> [INSTRUCTIONS TO FOLLOW]:
All of the data must be output exactly, with every picture left out.

> [RECORD SET]:
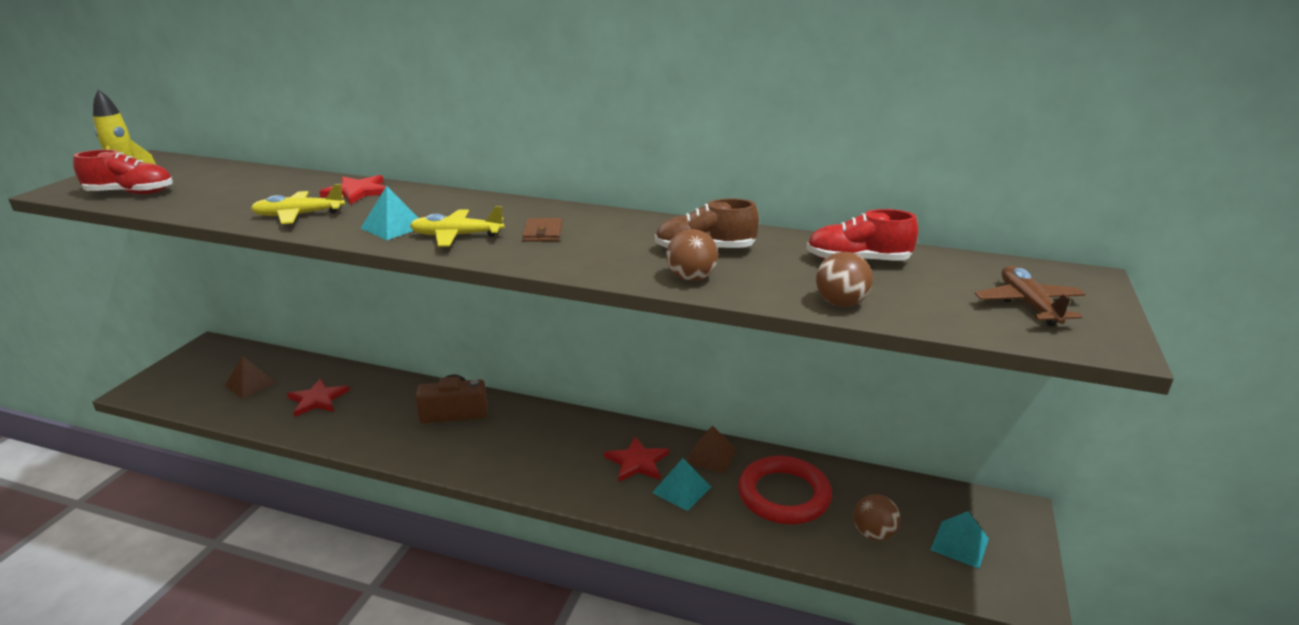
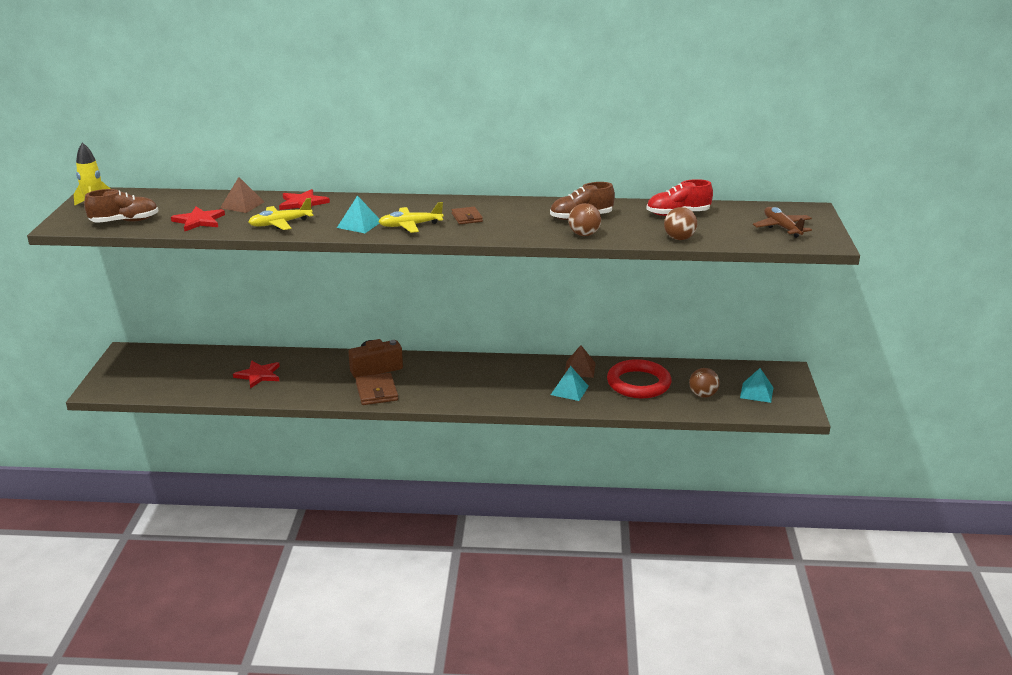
camera: 15 degrees left, 0 degrees up
(131, 193) = (124, 221): red shoe -> brown shoe
(250, 384) = (192, 373): brown pyramid -> brown pyramid (242, 205)
(434, 447) = (377, 392): none -> brown wallet
(637, 462) = (530, 379): red star -> red star (199, 221)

> [RESPONSE BELOW]:
camera: 15 degrees left, 0 degrees up
(131, 193) = (124, 221): red shoe -> brown shoe
(250, 384) = (192, 373): brown pyramid -> brown pyramid (242, 205)
(434, 447) = (377, 392): none -> brown wallet
(637, 462) = (530, 379): red star -> red star (199, 221)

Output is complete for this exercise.